Task brief: Restate the following entries exactly. Keep the pictures out.

Data records:
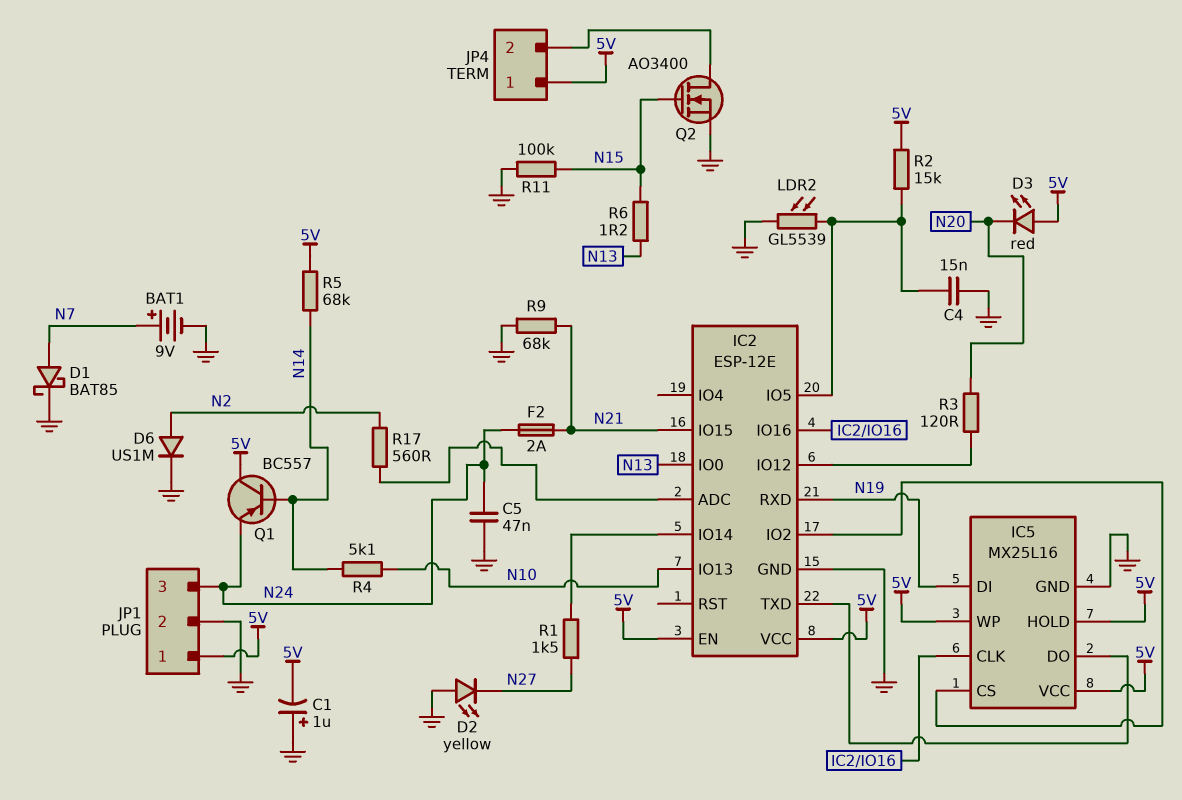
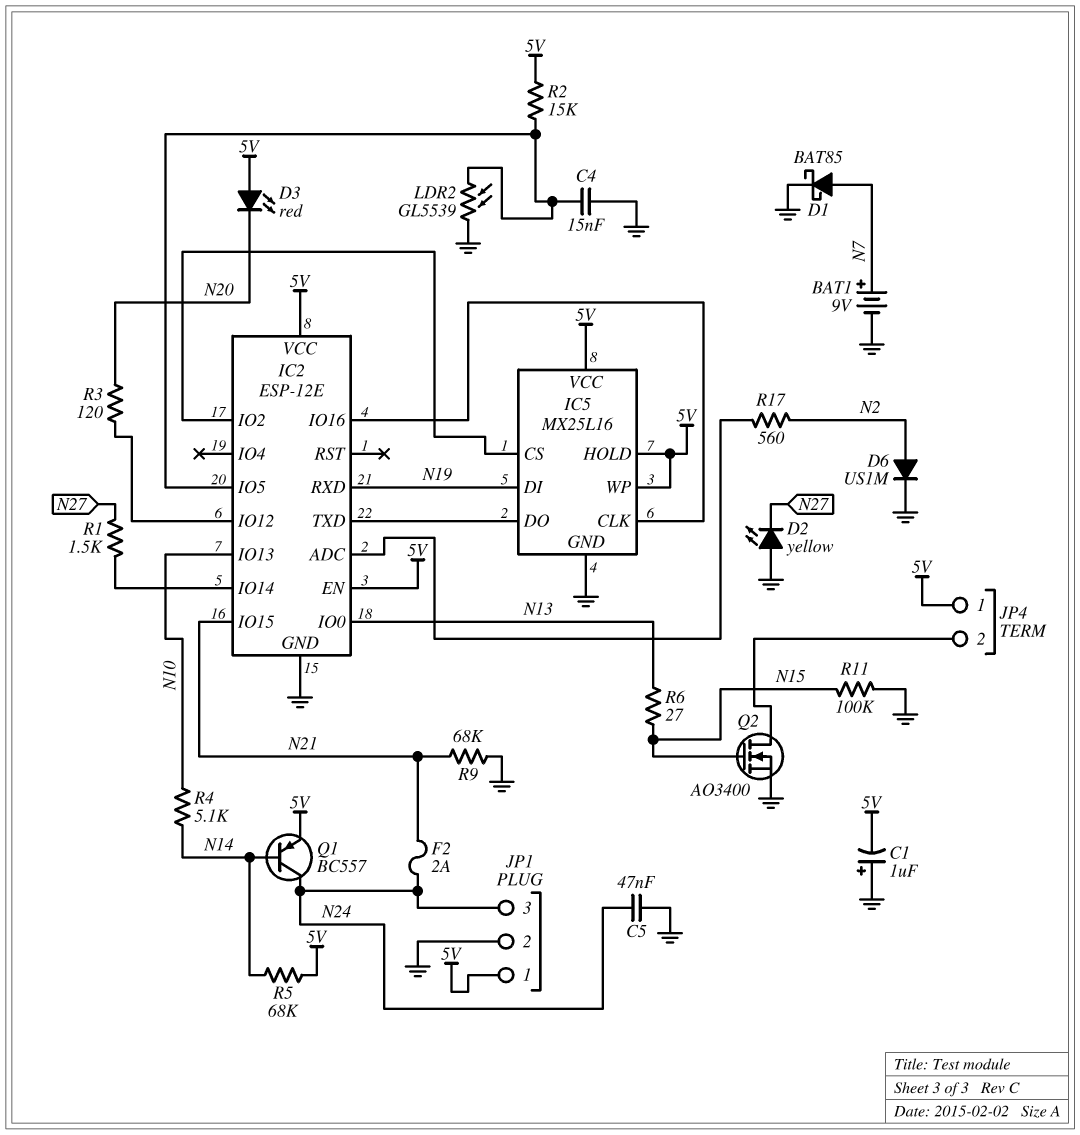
Q1: PNP BC557 (B N14, C 5V, E N24) -> PNP BC557 (B N14, C N24, E 5V)
R6: 1.2 (N13, N15) -> 27 (N13, N15)

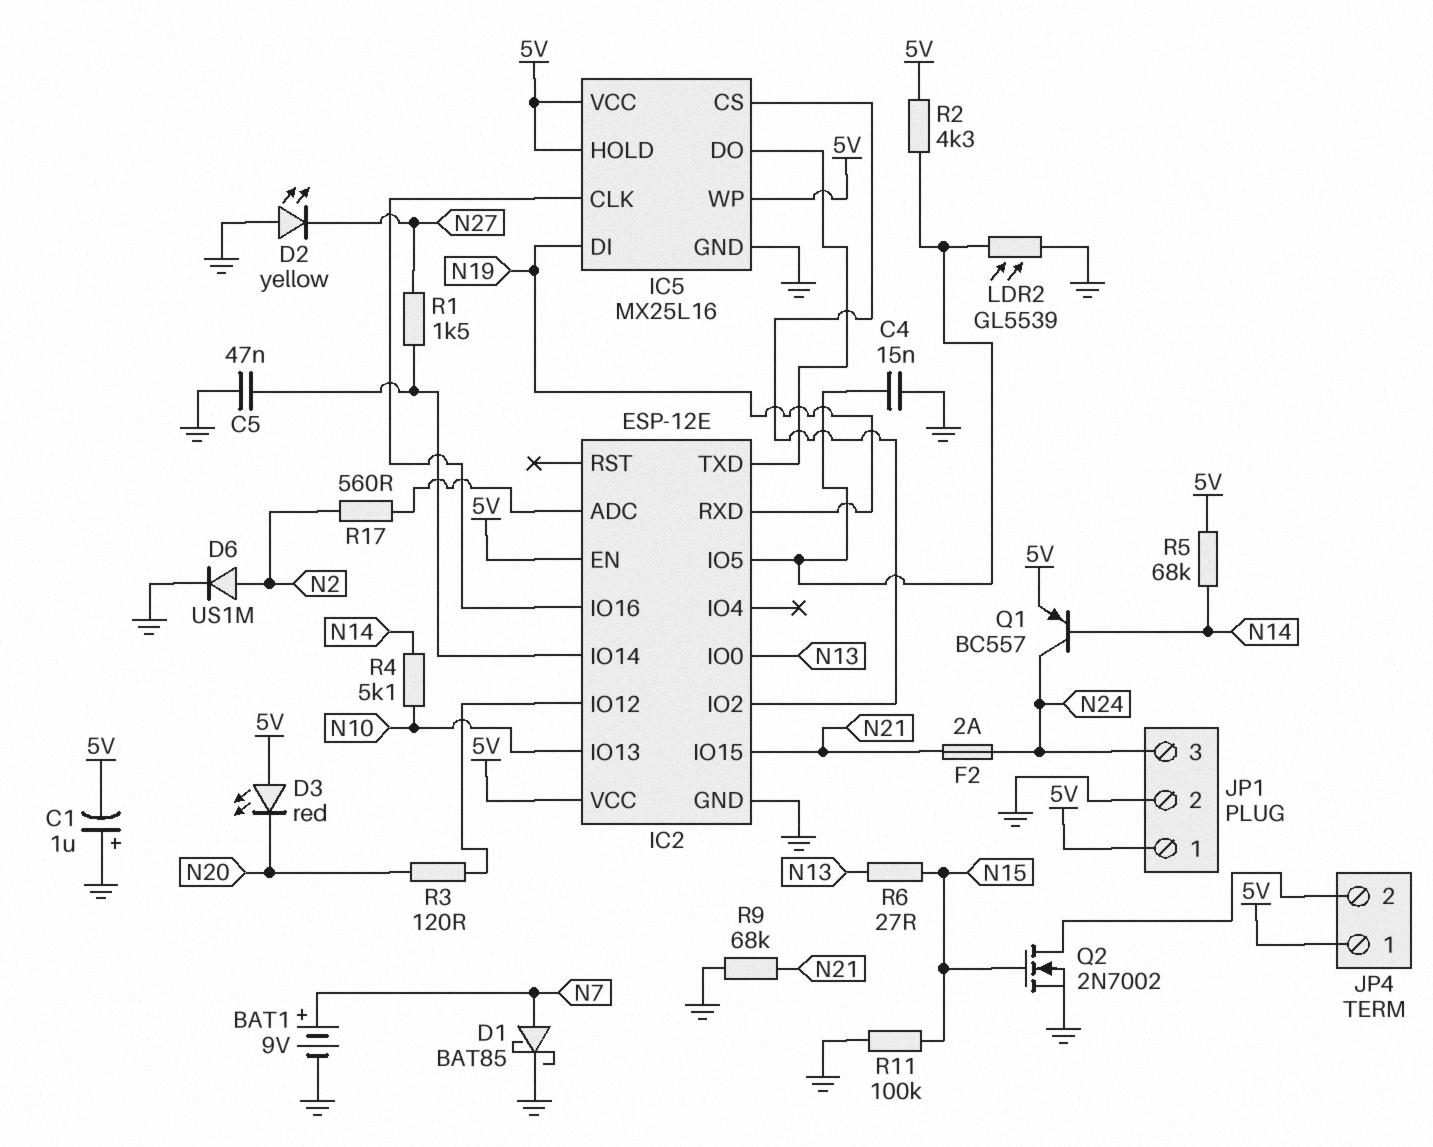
C5: 47nF (GND, N24) -> 47nF (GND, IC2/IO14)
Q2: NMOS AO3400 (G N15, D JP4/2, S GND) -> NMOS 2N7002 (G N15, D JP4/2, S GND)
R2: 15k (5V, IC2/IO5) -> 4.3k (5V, IC2/IO5)

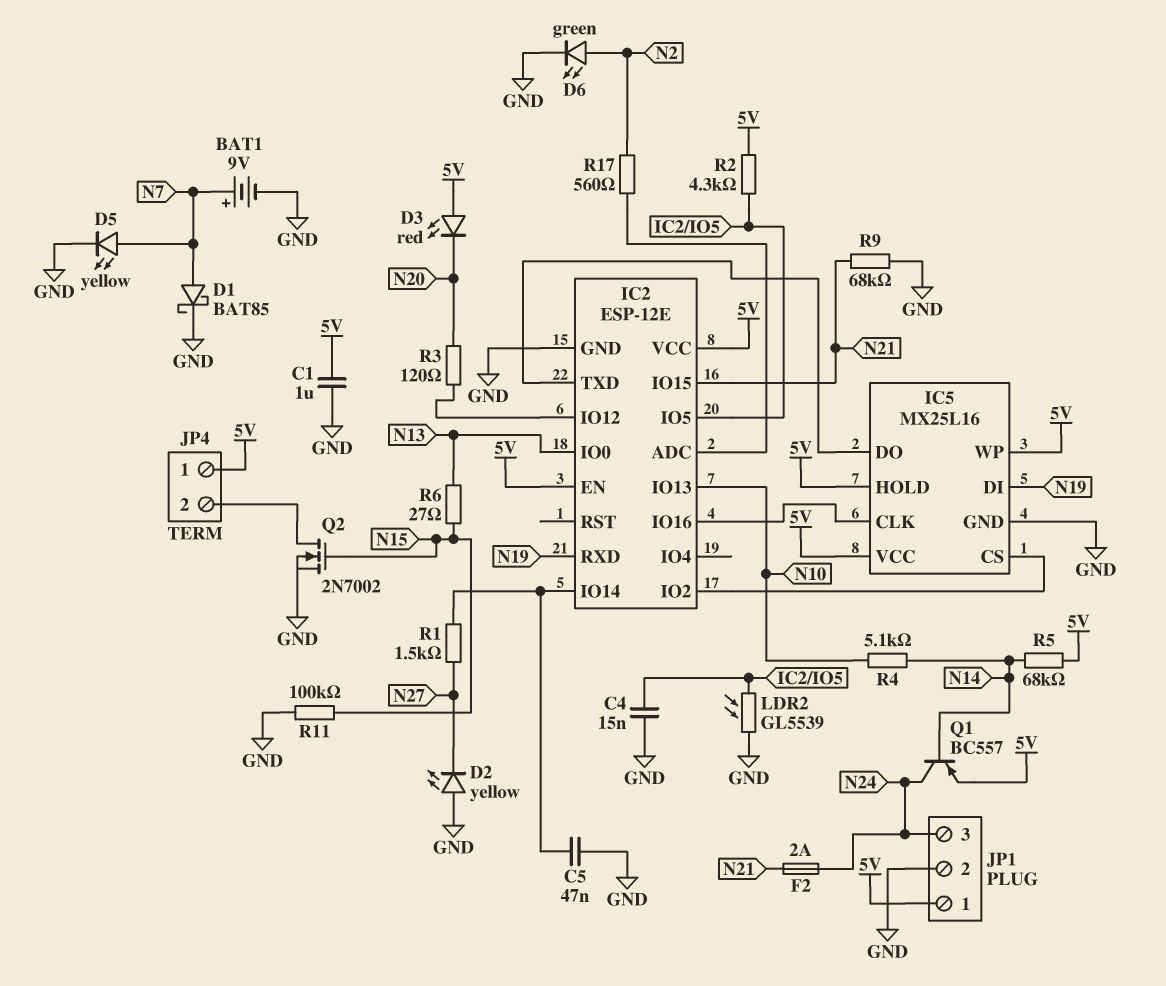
C1: 1uF (plus GND, minus 5V) -> 1uF (5V, GND)
D5: none -> LED yellow (A N7, K GND)
D6: diode US1M (A N2, K GND) -> LED green (A N2, K GND)

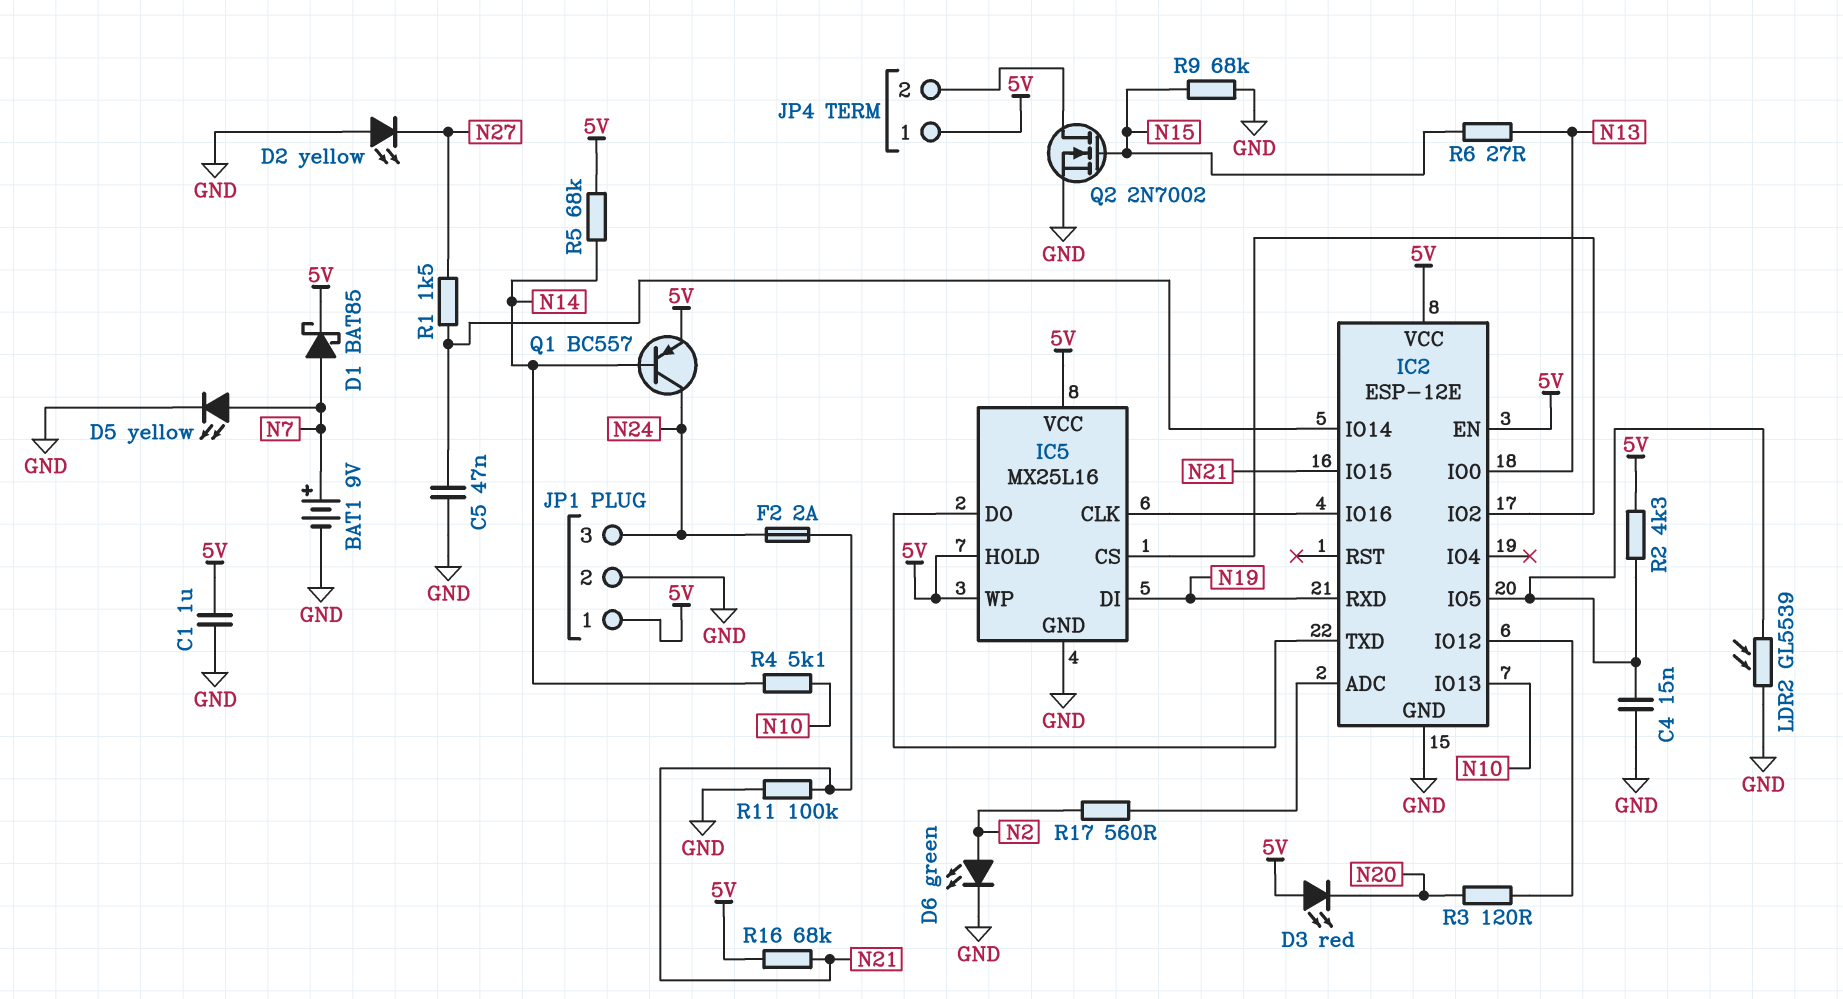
D1: schottky BAT85 (A N7, K GND) -> schottky BAT85 (A N7, K 5V)
R9: 68k (GND, N21) -> 68k (GND, N15)
R11: 100k (GND, N15) -> 100k (GND, N21)
R16: none -> 68k (5V, N21)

Response for this exercise:
Q1: PNP BC557 (B N14, C 5V, E N24) -> PNP BC557 (B N14, C N24, E 5V)
R6: 1.2 (N13, N15) -> 27 (N13, N15)

C5: 47nF (GND, N24) -> 47nF (GND, IC2/IO14)
Q2: NMOS AO3400 (G N15, D JP4/2, S GND) -> NMOS 2N7002 (G N15, D JP4/2, S GND)
R2: 15k (5V, IC2/IO5) -> 4.3k (5V, IC2/IO5)

C1: 1uF (plus GND, minus 5V) -> 1uF (5V, GND)
D5: none -> LED yellow (A N7, K GND)
D6: diode US1M (A N2, K GND) -> LED green (A N2, K GND)

D1: schottky BAT85 (A N7, K GND) -> schottky BAT85 (A N7, K 5V)
R9: 68k (GND, N21) -> 68k (GND, N15)
R11: 100k (GND, N15) -> 100k (GND, N21)
R16: none -> 68k (5V, N21)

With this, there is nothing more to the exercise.